• [PROVIDED RECORDS]:

# # # # #

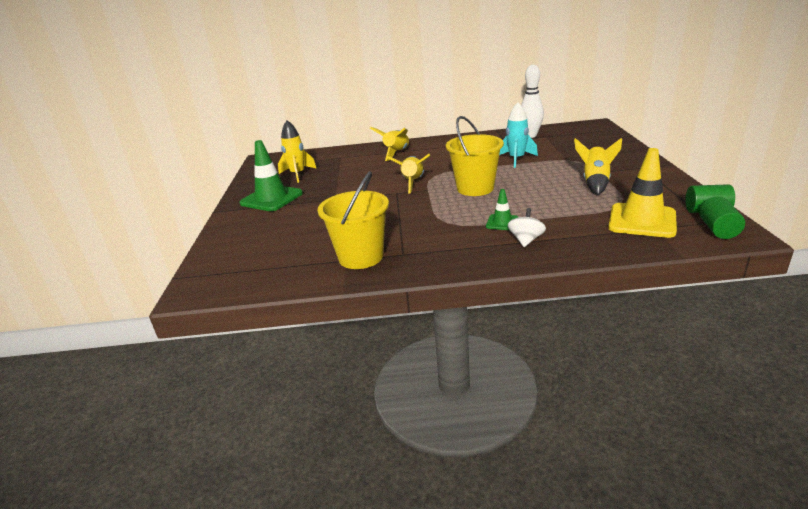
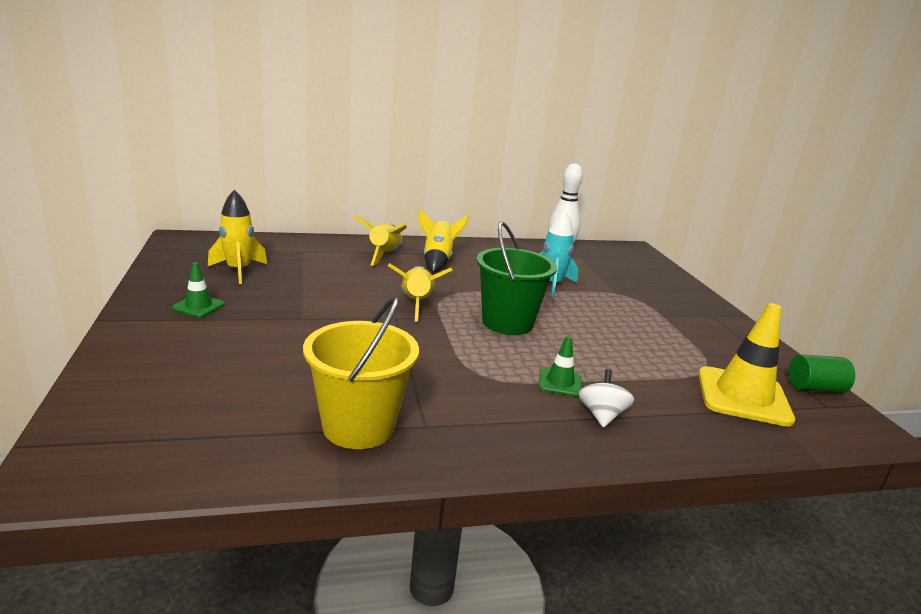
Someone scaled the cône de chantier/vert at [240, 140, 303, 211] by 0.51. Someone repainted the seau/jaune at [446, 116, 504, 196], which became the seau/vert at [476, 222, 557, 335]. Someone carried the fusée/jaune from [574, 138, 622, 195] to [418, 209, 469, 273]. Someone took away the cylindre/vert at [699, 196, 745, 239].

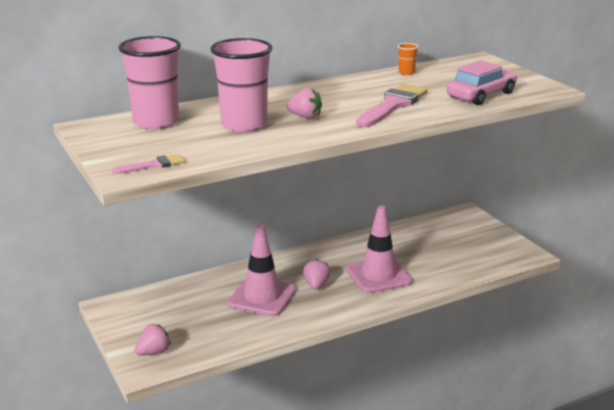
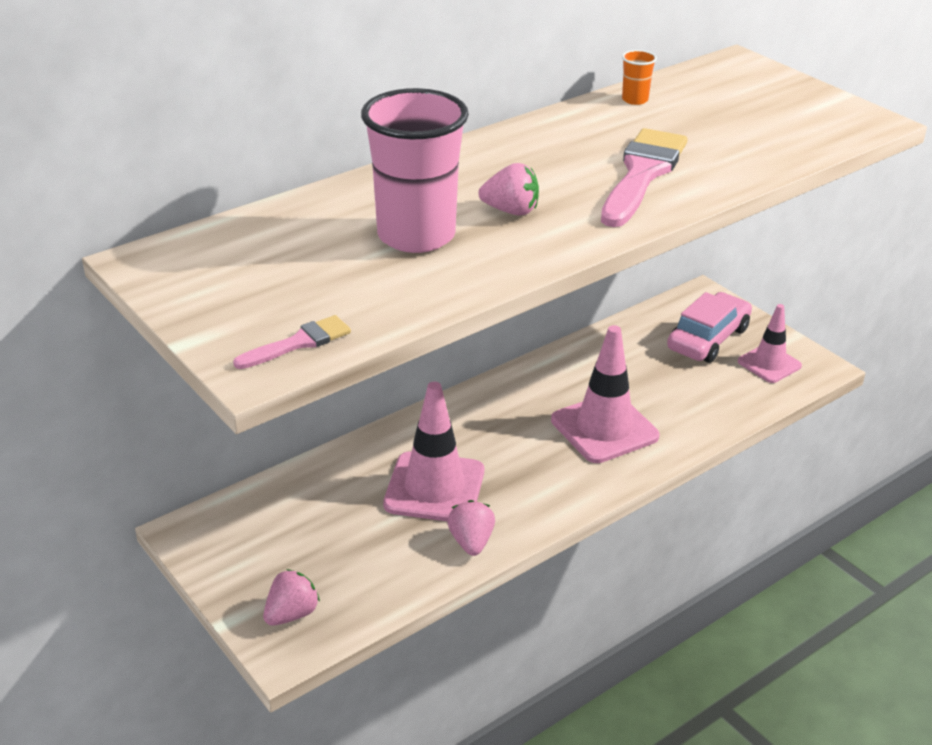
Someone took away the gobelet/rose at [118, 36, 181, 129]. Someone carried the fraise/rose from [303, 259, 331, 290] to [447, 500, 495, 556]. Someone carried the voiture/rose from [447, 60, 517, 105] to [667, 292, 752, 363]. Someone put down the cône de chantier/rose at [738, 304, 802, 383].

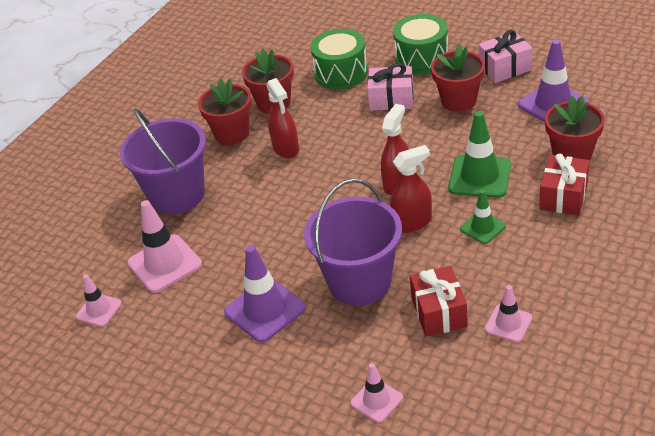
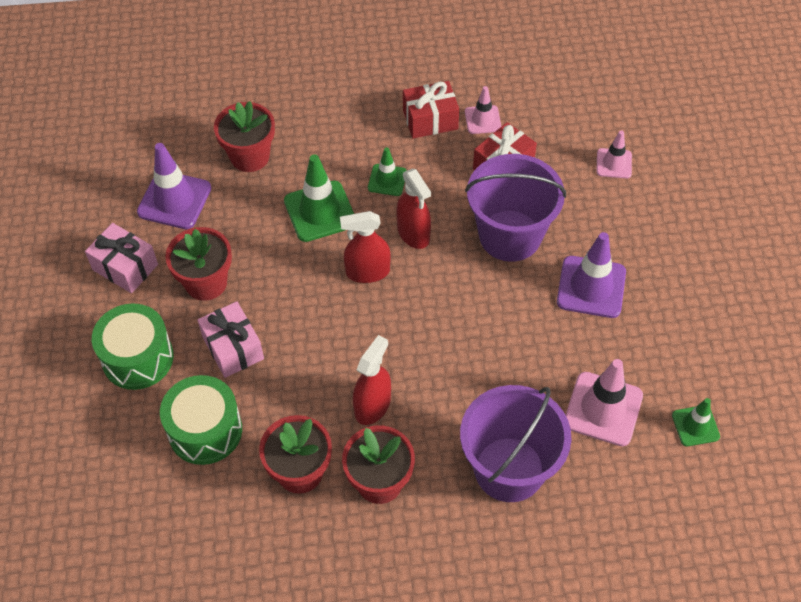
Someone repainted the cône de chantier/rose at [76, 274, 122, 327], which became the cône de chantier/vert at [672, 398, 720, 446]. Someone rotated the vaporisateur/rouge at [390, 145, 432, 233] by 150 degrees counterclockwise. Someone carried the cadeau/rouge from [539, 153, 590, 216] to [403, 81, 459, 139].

# # # # #

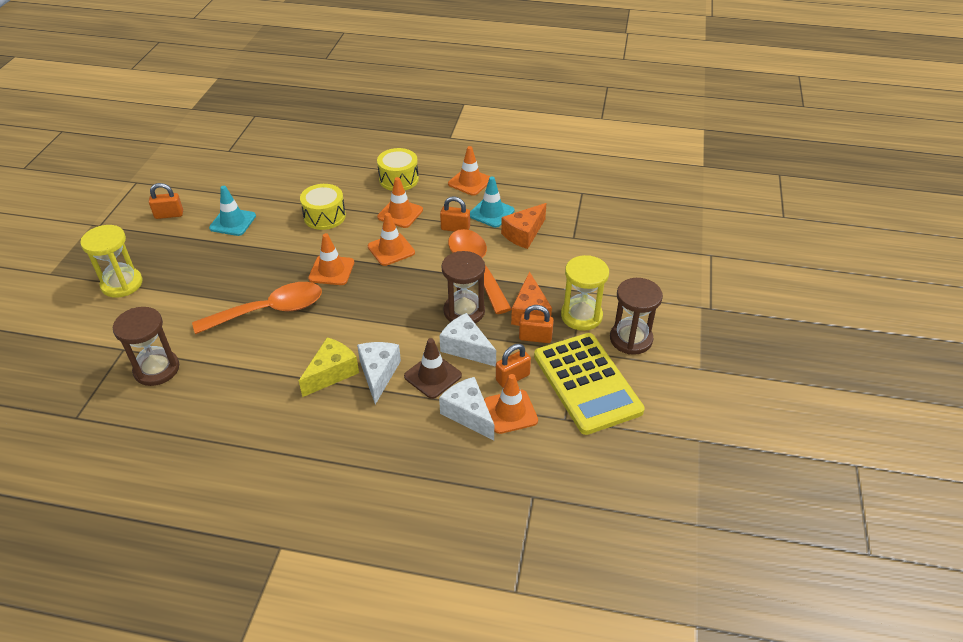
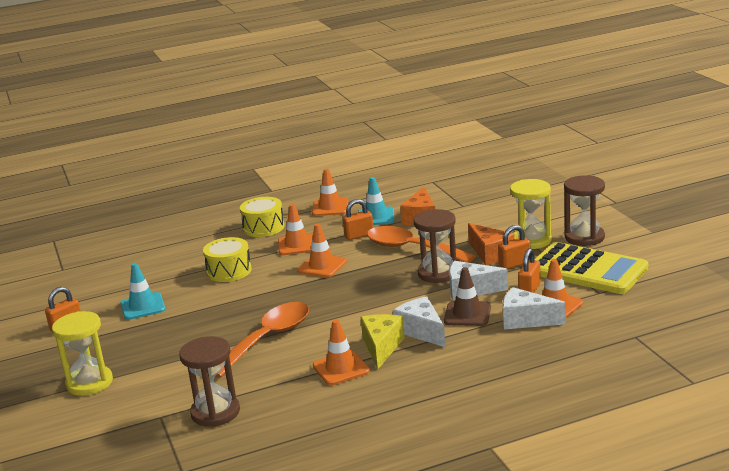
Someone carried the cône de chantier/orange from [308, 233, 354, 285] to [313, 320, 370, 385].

# # # # #

Output only the lines above from the one containing "Someone scaled the" to the one containing "Someone repainted the cône", both included, exactly as written and with no pictures.

Someone scaled the cône de chantier/vert at [240, 140, 303, 211] by 0.51. Someone repainted the seau/jaune at [446, 116, 504, 196], which became the seau/vert at [476, 222, 557, 335]. Someone carried the fusée/jaune from [574, 138, 622, 195] to [418, 209, 469, 273]. Someone took away the cylindre/vert at [699, 196, 745, 239].

Someone took away the gobelet/rose at [118, 36, 181, 129]. Someone carried the fraise/rose from [303, 259, 331, 290] to [447, 500, 495, 556]. Someone carried the voiture/rose from [447, 60, 517, 105] to [667, 292, 752, 363]. Someone put down the cône de chantier/rose at [738, 304, 802, 383].

Someone repainted the cône de chantier/rose at [76, 274, 122, 327], which became the cône de chantier/vert at [672, 398, 720, 446]. Someone rotated the vaporisateur/rouge at [390, 145, 432, 233] by 150 degrees counterclockwise. Someone carried the cadeau/rouge from [539, 153, 590, 216] to [403, 81, 459, 139].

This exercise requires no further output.